── DATA IN THIS EXERCISE ──
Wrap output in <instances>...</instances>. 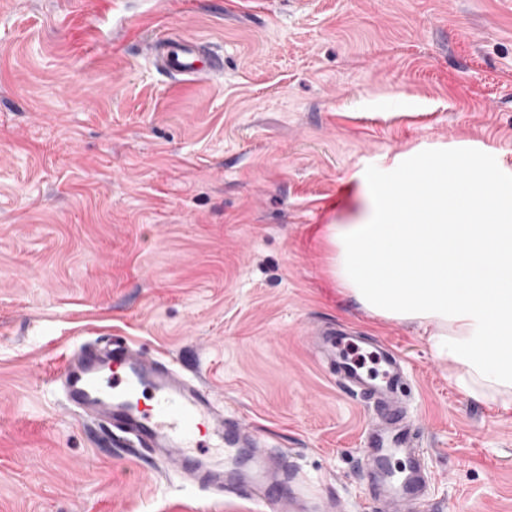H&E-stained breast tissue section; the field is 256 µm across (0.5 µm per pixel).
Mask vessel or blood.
I'll return each mask as SVG.
<instances>
[{"instance_id": "vessel-or-blood-1", "label": "vessel or blood", "mask_w": 512, "mask_h": 512, "mask_svg": "<svg viewBox=\"0 0 512 512\" xmlns=\"http://www.w3.org/2000/svg\"><path fill=\"white\" fill-rule=\"evenodd\" d=\"M147 51L181 84L201 81L224 67L222 55L197 41L171 38ZM361 342L341 326L316 333L337 384L374 411L365 436L369 468L386 479L403 472L396 500L423 512L434 475L406 410L404 362L392 345L380 343L374 347L380 371L368 373L355 353ZM42 383L60 388L66 408L100 430L106 441L143 449L199 492L219 496L245 485L272 503L278 487L295 477L282 457L241 431L200 377L184 364L146 353L130 337L98 338L55 353Z\"/></svg>"}]
</instances>
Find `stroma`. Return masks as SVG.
Listing matches in <instances>:
<instances>
[{"instance_id": "1", "label": "stroma", "mask_w": 512, "mask_h": 512, "mask_svg": "<svg viewBox=\"0 0 512 512\" xmlns=\"http://www.w3.org/2000/svg\"><path fill=\"white\" fill-rule=\"evenodd\" d=\"M170 33L222 75L171 82L144 52ZM437 154L512 188V0H0V512H266L155 477L43 388L56 350L114 335L284 449L307 512H377L369 413L305 339L337 323L404 358L432 505L512 512V408L331 287L313 244Z\"/></svg>"}]
</instances>
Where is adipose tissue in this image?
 <instances>
[{"label":"adipose tissue","instance_id":"adipose-tissue-1","mask_svg":"<svg viewBox=\"0 0 512 512\" xmlns=\"http://www.w3.org/2000/svg\"><path fill=\"white\" fill-rule=\"evenodd\" d=\"M497 176L431 159L371 191L363 223L326 225L335 285L376 317L430 332L459 388L512 405V196Z\"/></svg>","mask_w":512,"mask_h":512}]
</instances>
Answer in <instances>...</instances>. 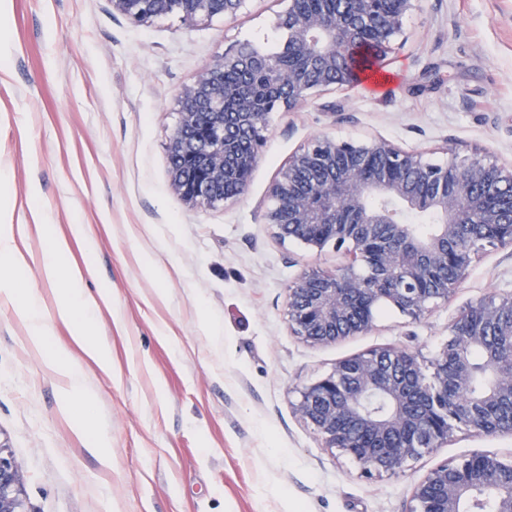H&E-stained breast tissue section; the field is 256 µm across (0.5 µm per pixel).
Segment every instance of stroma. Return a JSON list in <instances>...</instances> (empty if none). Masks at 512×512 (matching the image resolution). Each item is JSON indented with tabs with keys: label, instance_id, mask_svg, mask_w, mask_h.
<instances>
[{
	"label": "stroma",
	"instance_id": "1",
	"mask_svg": "<svg viewBox=\"0 0 512 512\" xmlns=\"http://www.w3.org/2000/svg\"><path fill=\"white\" fill-rule=\"evenodd\" d=\"M287 0H245L234 17L134 25L110 0H12L11 74L0 81V202L17 224L37 205L86 225L108 289L94 335L112 370H92L88 429L106 421L103 468L57 409L58 381L0 299V439L24 477L29 512H407L432 468L512 454V434L454 431L404 472L361 476L322 448L294 406L337 361L384 346L431 361L480 298L512 292V246L487 248L448 302L420 321L387 306L370 331L312 346L287 325L288 288L350 264L344 252L280 241L268 190L314 134L387 138L426 152L478 149L512 165V0H416L380 76L273 113L246 193L188 207L169 188L167 144L181 89L228 48L279 51ZM21 289L54 306L36 232L20 241Z\"/></svg>",
	"mask_w": 512,
	"mask_h": 512
}]
</instances>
───
▸ **THE REQUEST**:
Only the lines from the one containing "Segment every instance" through the end of the material should be reproduced, exactly, with both ends included.

▸ **RESPONSE TO THE TASK**:
Segment every instance of stroma. Return a JSON list in <instances>...</instances> (empty if none). Masks at 512×512 (matching the image resolution). Each item is JSON indented with tabs with keys: label, instance_id, mask_svg, mask_w, mask_h.
<instances>
[{
	"label": "stroma",
	"instance_id": "1",
	"mask_svg": "<svg viewBox=\"0 0 512 512\" xmlns=\"http://www.w3.org/2000/svg\"><path fill=\"white\" fill-rule=\"evenodd\" d=\"M287 0H245L234 17L134 25L110 0H12L11 74L0 81V202L17 224L37 205L86 225L108 289L94 335L112 370H92L88 429L106 421L103 468L57 409L58 381L0 299V439L24 477L29 512H407L432 468L512 454V434L454 431L404 472L361 476L322 448L294 406L337 361L384 346L431 361L480 298L512 292V246L487 248L448 302L420 321L387 306L370 331L312 346L287 325L288 288L350 264L344 252L280 241L268 190L314 134L387 138L426 152L478 149L512 165V0H416L380 76L273 113L246 193L188 207L169 188L167 144L181 89L228 48L279 51ZM21 289L54 306L36 232L20 241Z\"/></svg>",
	"mask_w": 512,
	"mask_h": 512
}]
</instances>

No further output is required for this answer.